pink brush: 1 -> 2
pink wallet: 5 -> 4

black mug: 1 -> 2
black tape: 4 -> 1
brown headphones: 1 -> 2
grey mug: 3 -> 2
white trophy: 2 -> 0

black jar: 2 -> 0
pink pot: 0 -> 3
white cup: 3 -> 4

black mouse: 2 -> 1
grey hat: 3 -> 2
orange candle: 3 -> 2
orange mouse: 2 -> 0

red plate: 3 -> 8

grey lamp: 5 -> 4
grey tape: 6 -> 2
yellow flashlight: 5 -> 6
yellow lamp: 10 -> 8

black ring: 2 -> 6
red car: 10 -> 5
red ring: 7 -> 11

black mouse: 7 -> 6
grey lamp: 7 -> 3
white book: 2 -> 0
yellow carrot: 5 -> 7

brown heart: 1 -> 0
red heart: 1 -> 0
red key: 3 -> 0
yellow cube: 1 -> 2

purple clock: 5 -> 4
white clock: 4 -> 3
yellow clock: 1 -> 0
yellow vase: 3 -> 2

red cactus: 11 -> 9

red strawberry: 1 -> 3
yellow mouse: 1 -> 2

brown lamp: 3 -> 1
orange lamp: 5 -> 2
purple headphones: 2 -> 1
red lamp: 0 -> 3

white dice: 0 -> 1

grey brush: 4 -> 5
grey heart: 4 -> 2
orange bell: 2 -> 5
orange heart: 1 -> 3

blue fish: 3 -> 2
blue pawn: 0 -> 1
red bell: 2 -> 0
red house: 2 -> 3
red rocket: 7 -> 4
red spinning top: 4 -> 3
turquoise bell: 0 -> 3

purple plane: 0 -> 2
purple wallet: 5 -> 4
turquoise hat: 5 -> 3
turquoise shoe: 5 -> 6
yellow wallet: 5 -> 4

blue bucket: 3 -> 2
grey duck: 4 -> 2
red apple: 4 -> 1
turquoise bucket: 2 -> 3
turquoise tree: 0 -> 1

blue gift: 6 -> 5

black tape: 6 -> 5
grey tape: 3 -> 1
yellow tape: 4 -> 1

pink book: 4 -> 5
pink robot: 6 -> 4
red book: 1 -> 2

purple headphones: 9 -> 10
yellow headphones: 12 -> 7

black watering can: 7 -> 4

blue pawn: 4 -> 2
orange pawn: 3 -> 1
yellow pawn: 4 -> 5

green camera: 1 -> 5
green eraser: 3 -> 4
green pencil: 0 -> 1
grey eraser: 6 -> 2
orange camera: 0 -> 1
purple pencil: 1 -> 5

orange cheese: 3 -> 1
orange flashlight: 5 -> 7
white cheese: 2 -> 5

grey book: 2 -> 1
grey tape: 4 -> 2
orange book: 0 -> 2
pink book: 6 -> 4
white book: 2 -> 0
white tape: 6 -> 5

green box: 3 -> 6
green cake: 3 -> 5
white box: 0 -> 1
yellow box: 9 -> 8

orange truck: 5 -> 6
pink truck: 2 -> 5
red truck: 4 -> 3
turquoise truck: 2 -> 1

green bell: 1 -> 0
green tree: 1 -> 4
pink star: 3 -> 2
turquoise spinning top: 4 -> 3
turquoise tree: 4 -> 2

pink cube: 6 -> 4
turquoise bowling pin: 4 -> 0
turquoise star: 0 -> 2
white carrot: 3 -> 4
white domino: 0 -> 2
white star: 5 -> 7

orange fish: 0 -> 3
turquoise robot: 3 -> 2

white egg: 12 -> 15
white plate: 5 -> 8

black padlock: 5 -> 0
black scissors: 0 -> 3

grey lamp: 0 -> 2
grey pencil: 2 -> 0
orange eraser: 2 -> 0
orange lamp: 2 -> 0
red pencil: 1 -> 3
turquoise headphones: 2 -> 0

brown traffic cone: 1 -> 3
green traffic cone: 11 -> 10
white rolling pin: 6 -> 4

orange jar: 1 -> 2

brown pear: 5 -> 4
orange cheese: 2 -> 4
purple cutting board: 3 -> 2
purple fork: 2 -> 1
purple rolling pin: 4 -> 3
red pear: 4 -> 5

• • • • •

## TRY IT
Could you output, exactly and with nothing else, the lines from the start of the records through the line containing "red truck: 4 -> 3"?

## RESPONSE TO THIS TASK
pink brush: 1 -> 2
pink wallet: 5 -> 4

black mug: 1 -> 2
black tape: 4 -> 1
brown headphones: 1 -> 2
grey mug: 3 -> 2
white trophy: 2 -> 0

black jar: 2 -> 0
pink pot: 0 -> 3
white cup: 3 -> 4

black mouse: 2 -> 1
grey hat: 3 -> 2
orange candle: 3 -> 2
orange mouse: 2 -> 0

red plate: 3 -> 8

grey lamp: 5 -> 4
grey tape: 6 -> 2
yellow flashlight: 5 -> 6
yellow lamp: 10 -> 8

black ring: 2 -> 6
red car: 10 -> 5
red ring: 7 -> 11

black mouse: 7 -> 6
grey lamp: 7 -> 3
white book: 2 -> 0
yellow carrot: 5 -> 7

brown heart: 1 -> 0
red heart: 1 -> 0
red key: 3 -> 0
yellow cube: 1 -> 2

purple clock: 5 -> 4
white clock: 4 -> 3
yellow clock: 1 -> 0
yellow vase: 3 -> 2

red cactus: 11 -> 9

red strawberry: 1 -> 3
yellow mouse: 1 -> 2

brown lamp: 3 -> 1
orange lamp: 5 -> 2
purple headphones: 2 -> 1
red lamp: 0 -> 3

white dice: 0 -> 1

grey brush: 4 -> 5
grey heart: 4 -> 2
orange bell: 2 -> 5
orange heart: 1 -> 3

blue fish: 3 -> 2
blue pawn: 0 -> 1
red bell: 2 -> 0
red house: 2 -> 3
red rocket: 7 -> 4
red spinning top: 4 -> 3
turquoise bell: 0 -> 3

purple plane: 0 -> 2
purple wallet: 5 -> 4
turquoise hat: 5 -> 3
turquoise shoe: 5 -> 6
yellow wallet: 5 -> 4

blue bucket: 3 -> 2
grey duck: 4 -> 2
red apple: 4 -> 1
turquoise bucket: 2 -> 3
turquoise tree: 0 -> 1

blue gift: 6 -> 5

black tape: 6 -> 5
grey tape: 3 -> 1
yellow tape: 4 -> 1

pink book: 4 -> 5
pink robot: 6 -> 4
red book: 1 -> 2

purple headphones: 9 -> 10
yellow headphones: 12 -> 7

black watering can: 7 -> 4

blue pawn: 4 -> 2
orange pawn: 3 -> 1
yellow pawn: 4 -> 5

green camera: 1 -> 5
green eraser: 3 -> 4
green pencil: 0 -> 1
grey eraser: 6 -> 2
orange camera: 0 -> 1
purple pencil: 1 -> 5

orange cheese: 3 -> 1
orange flashlight: 5 -> 7
white cheese: 2 -> 5

grey book: 2 -> 1
grey tape: 4 -> 2
orange book: 0 -> 2
pink book: 6 -> 4
white book: 2 -> 0
white tape: 6 -> 5

green box: 3 -> 6
green cake: 3 -> 5
white box: 0 -> 1
yellow box: 9 -> 8

orange truck: 5 -> 6
pink truck: 2 -> 5
red truck: 4 -> 3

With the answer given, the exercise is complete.